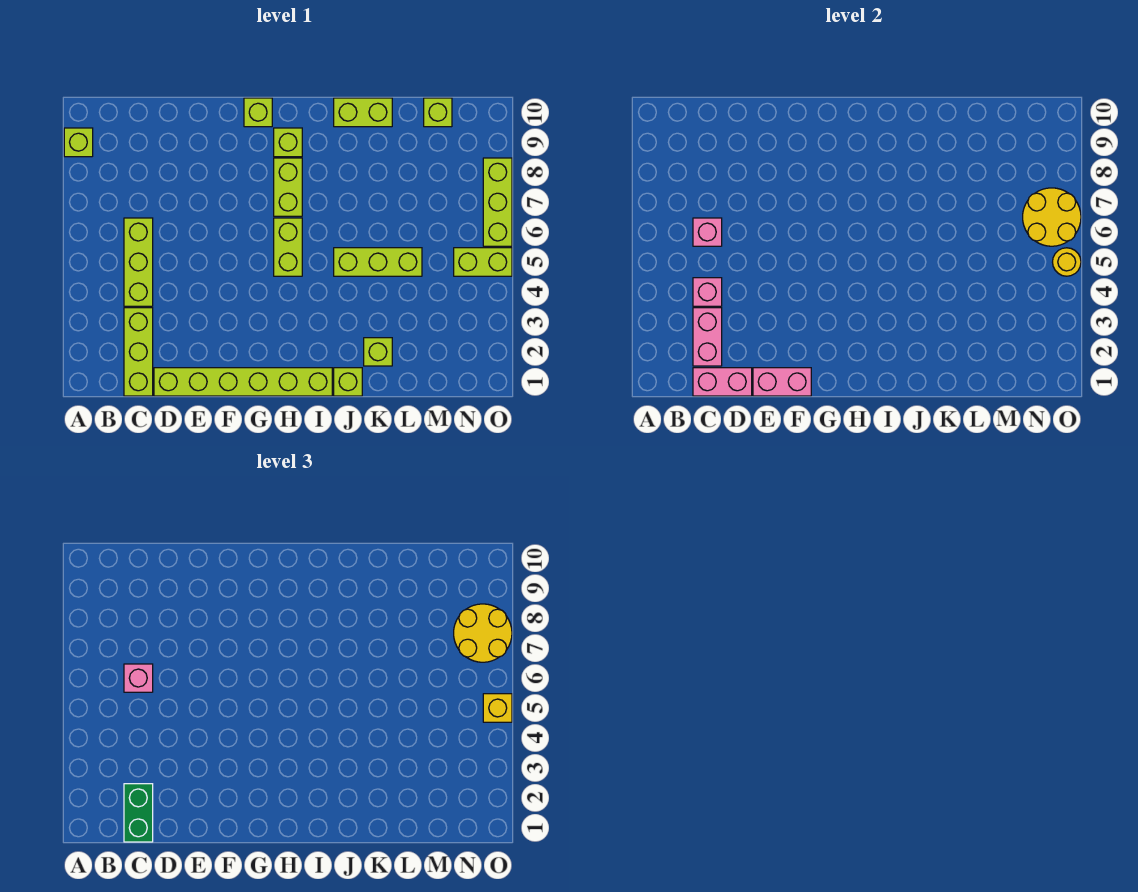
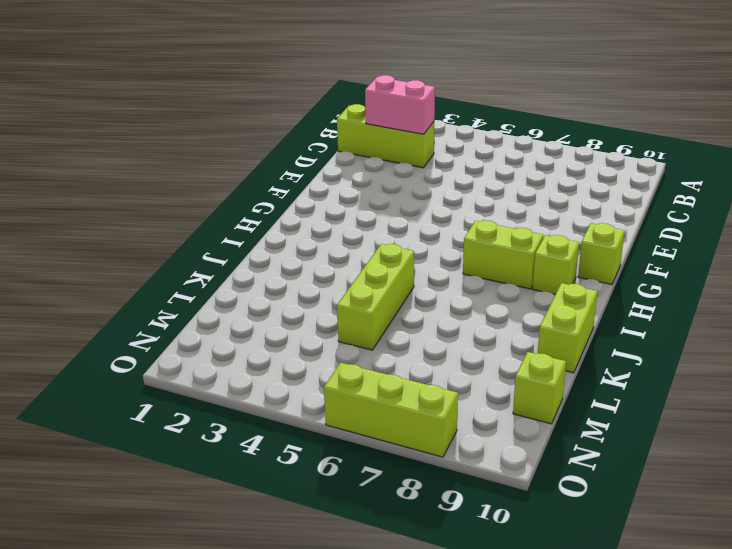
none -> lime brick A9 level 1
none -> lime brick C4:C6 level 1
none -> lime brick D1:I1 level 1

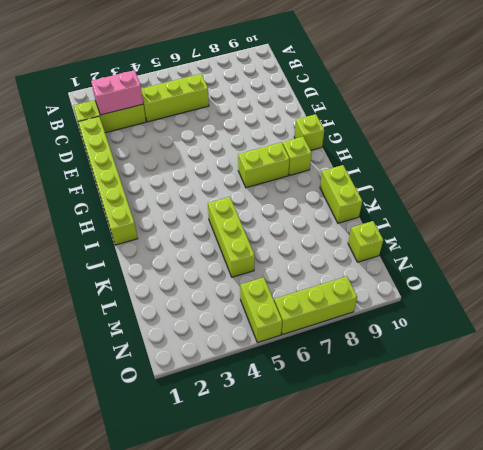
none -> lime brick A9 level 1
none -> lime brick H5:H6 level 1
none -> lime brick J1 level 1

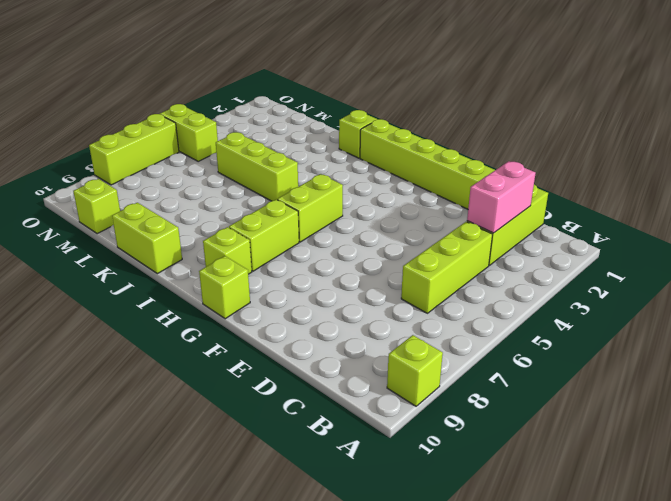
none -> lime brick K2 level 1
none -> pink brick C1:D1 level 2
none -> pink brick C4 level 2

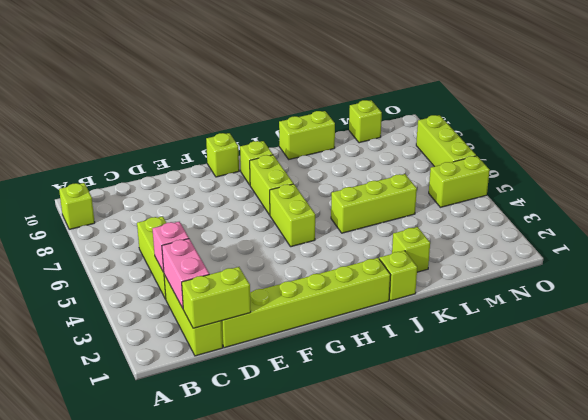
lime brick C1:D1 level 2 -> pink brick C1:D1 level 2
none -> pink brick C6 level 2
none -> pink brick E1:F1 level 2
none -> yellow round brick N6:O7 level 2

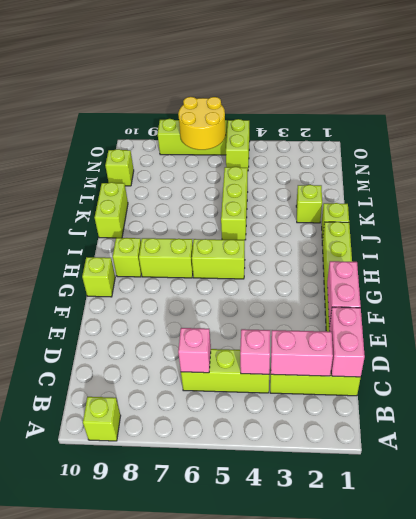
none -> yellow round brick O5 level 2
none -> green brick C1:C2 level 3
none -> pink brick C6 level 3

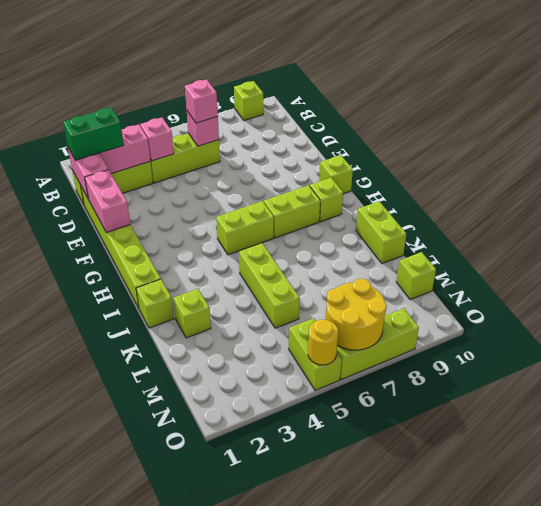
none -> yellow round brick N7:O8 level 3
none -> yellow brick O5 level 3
● ● ● ●
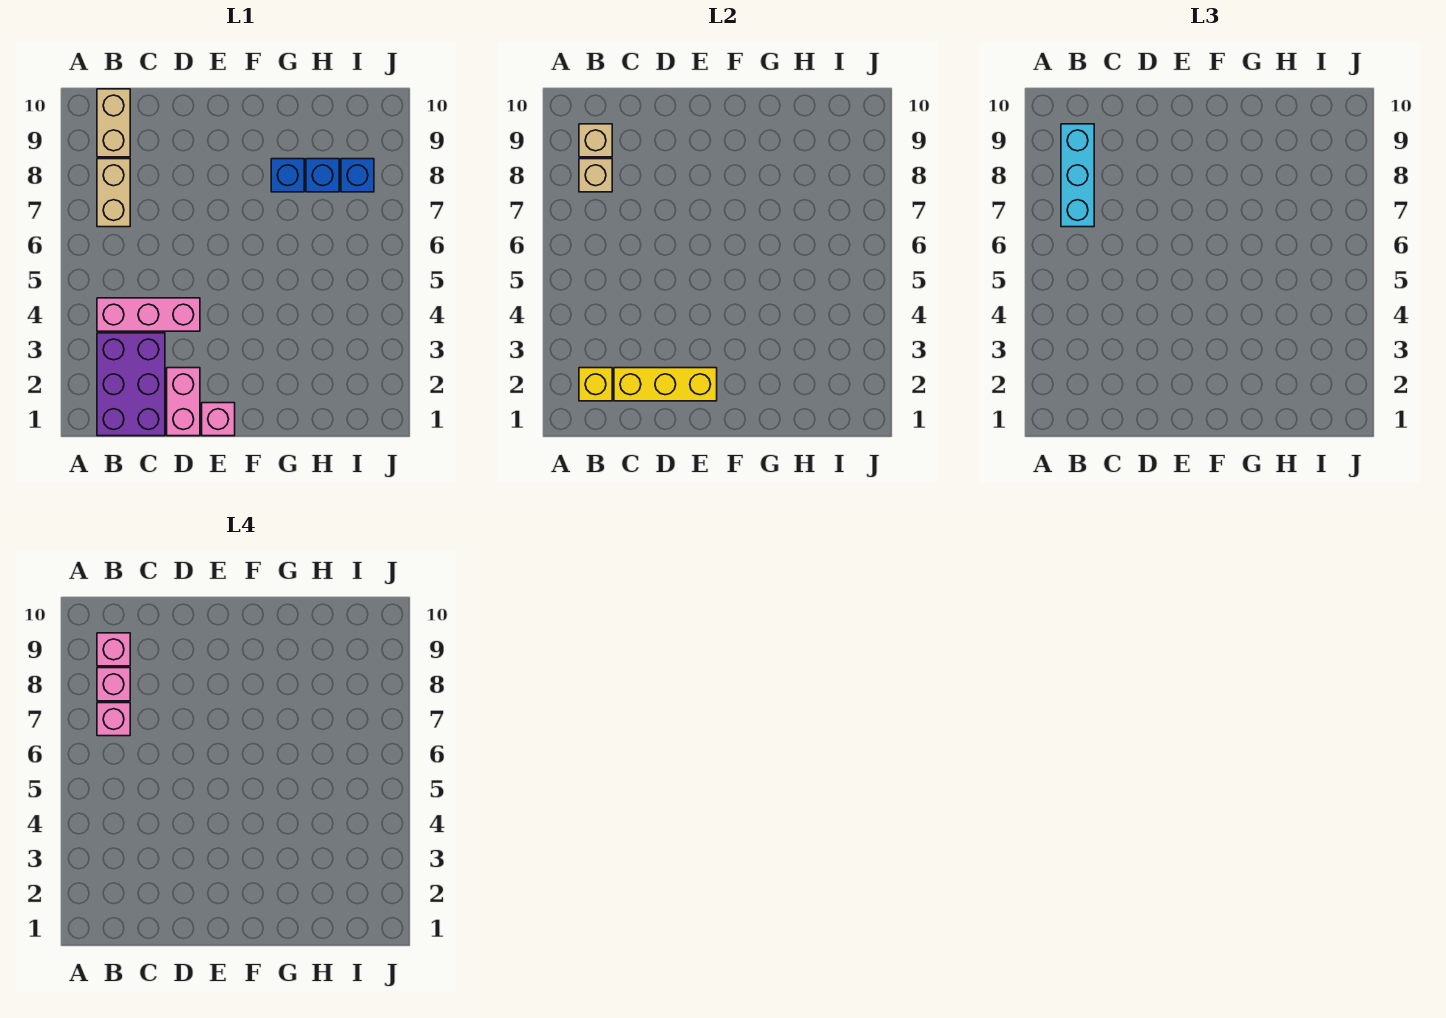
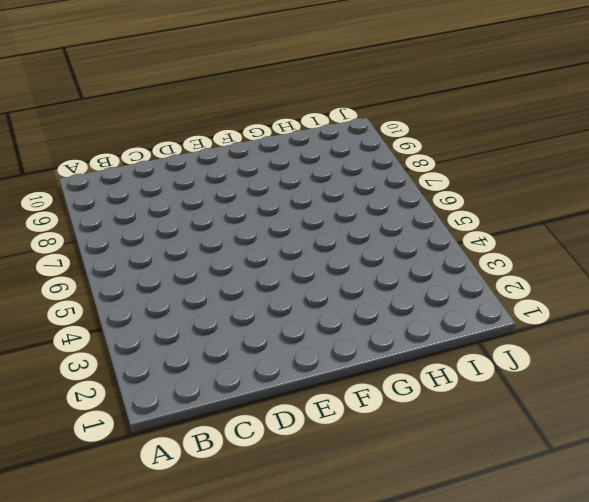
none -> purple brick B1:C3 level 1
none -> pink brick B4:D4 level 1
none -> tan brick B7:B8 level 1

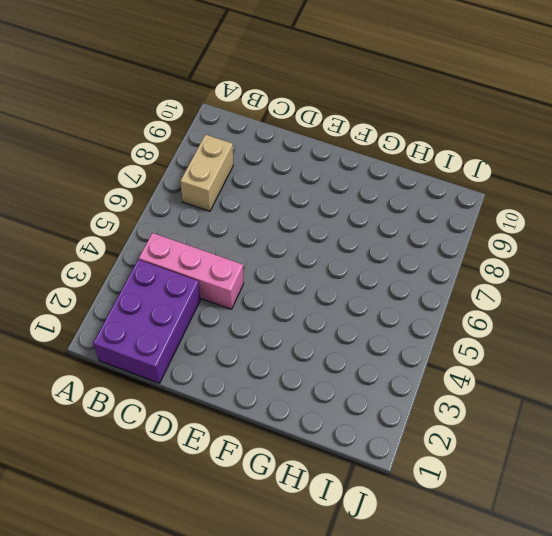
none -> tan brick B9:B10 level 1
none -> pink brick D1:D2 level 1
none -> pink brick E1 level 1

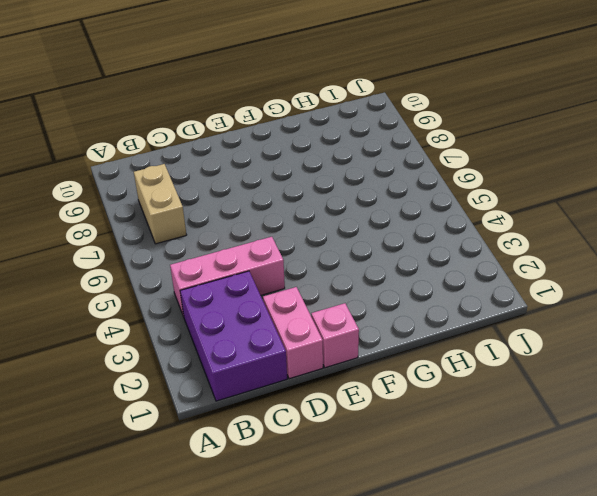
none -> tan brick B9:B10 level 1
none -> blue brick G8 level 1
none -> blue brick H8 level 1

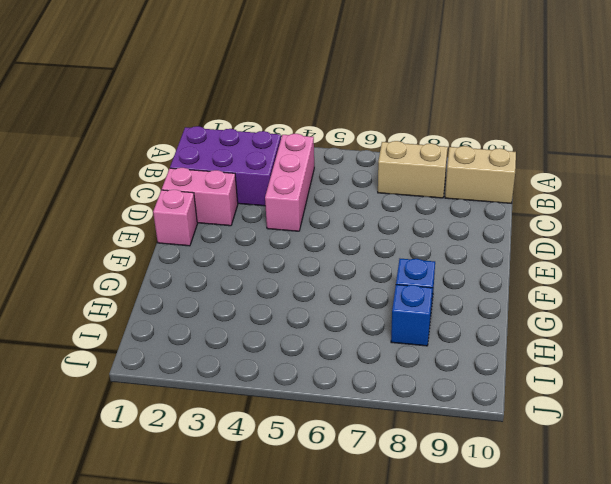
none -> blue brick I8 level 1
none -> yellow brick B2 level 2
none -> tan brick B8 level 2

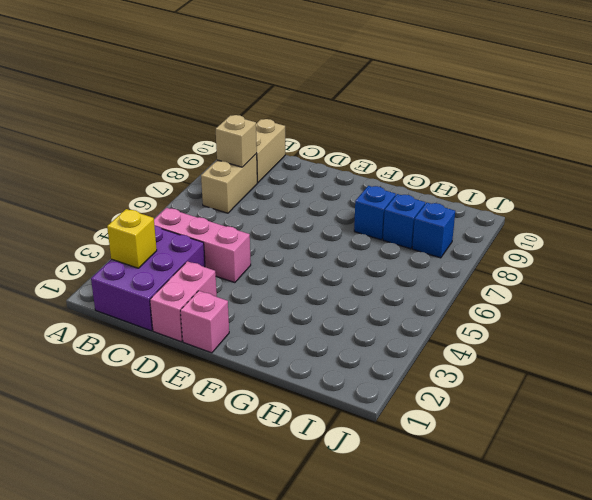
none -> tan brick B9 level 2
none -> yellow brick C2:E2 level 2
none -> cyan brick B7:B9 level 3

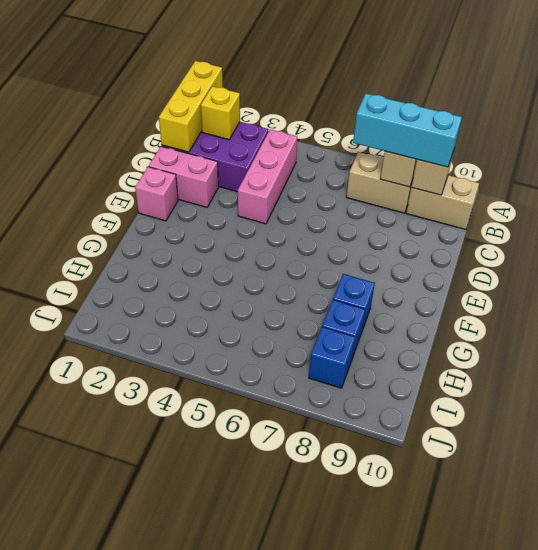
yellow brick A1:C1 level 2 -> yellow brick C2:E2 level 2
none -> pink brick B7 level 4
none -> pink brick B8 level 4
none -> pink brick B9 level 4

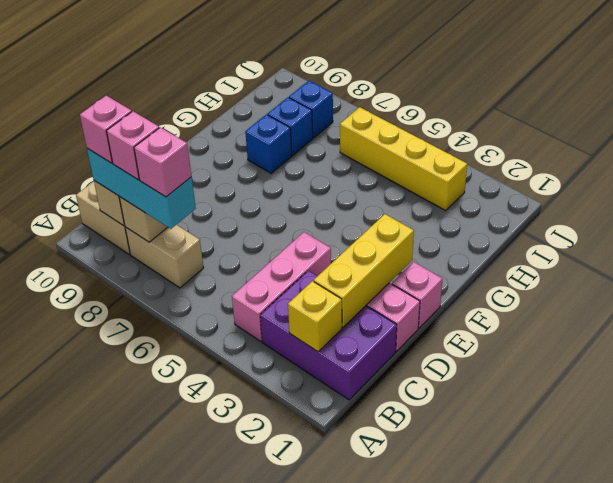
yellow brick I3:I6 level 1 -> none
● ● ● ●
Problem statement → Return only the stretch above from the line containing "none -> pink brick B9 level 4" through the line containing "yellow brick I3:I6 level 1 -> none", word for word and without pictures.

Task solution →
none -> pink brick B9 level 4

yellow brick I3:I6 level 1 -> none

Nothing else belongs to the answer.